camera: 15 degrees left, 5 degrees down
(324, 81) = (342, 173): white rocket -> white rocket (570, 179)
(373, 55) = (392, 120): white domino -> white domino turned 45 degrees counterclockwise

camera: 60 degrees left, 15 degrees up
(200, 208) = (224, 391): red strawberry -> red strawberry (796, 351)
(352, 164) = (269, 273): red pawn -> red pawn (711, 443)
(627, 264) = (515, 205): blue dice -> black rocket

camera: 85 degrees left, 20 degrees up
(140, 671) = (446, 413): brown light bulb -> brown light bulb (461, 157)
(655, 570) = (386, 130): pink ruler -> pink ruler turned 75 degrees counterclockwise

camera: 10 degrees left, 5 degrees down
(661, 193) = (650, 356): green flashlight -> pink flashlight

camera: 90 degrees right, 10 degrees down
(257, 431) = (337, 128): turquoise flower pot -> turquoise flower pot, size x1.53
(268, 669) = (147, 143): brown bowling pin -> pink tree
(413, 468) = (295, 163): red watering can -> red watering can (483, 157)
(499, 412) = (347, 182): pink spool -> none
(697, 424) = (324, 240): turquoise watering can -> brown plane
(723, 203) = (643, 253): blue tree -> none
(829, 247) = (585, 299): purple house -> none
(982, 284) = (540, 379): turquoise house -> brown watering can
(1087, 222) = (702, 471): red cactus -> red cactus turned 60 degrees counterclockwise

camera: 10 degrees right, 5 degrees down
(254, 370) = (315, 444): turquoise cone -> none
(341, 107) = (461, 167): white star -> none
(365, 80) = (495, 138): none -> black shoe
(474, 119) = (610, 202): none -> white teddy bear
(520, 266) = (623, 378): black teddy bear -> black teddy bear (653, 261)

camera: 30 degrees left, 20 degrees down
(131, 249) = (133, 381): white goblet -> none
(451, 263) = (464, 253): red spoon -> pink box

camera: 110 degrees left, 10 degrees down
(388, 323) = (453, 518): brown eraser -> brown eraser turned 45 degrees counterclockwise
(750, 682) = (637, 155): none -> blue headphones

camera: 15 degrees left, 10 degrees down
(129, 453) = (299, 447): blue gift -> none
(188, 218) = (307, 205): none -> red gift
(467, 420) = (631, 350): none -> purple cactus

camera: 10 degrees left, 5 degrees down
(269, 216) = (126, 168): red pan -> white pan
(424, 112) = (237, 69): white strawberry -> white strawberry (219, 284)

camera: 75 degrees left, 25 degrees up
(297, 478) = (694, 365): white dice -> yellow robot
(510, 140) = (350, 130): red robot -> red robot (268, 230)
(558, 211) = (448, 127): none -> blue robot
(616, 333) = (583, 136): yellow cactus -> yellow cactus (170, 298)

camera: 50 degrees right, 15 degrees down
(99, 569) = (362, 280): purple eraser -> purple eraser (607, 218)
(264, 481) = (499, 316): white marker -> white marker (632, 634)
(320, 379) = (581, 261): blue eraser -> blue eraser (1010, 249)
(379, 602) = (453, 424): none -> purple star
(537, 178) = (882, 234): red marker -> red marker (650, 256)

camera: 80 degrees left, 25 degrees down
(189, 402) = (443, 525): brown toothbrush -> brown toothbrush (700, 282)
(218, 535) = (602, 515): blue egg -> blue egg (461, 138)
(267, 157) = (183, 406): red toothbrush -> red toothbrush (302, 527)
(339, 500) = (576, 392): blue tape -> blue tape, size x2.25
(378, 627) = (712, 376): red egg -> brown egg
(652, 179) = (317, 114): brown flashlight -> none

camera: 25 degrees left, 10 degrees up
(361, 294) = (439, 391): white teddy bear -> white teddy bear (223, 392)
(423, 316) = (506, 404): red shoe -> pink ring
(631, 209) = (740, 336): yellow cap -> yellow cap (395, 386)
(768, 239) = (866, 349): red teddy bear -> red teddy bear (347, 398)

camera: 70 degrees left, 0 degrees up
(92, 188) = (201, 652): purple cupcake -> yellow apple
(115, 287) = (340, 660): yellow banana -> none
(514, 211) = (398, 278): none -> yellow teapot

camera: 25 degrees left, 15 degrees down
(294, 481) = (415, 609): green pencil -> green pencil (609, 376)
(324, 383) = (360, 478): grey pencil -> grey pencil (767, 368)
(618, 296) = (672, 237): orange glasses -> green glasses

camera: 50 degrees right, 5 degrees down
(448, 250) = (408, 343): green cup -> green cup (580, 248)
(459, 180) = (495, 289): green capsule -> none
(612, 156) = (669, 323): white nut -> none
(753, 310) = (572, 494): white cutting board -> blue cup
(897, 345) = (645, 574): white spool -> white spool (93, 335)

• **Exercise directions**: Begin with the top line of the material and go as far as the line with "camera: 85 degrees left, 20 degrees up". Set down those lines exactly, both ends included, and nothing more.

• **Exercise output**:
camera: 15 degrees left, 5 degrees down
(324, 81) = (342, 173): white rocket -> white rocket (570, 179)
(373, 55) = (392, 120): white domino -> white domino turned 45 degrees counterclockwise

camera: 60 degrees left, 15 degrees up
(200, 208) = (224, 391): red strawberry -> red strawberry (796, 351)
(352, 164) = (269, 273): red pawn -> red pawn (711, 443)
(627, 264) = (515, 205): blue dice -> black rocket

camera: 85 degrees left, 20 degrees up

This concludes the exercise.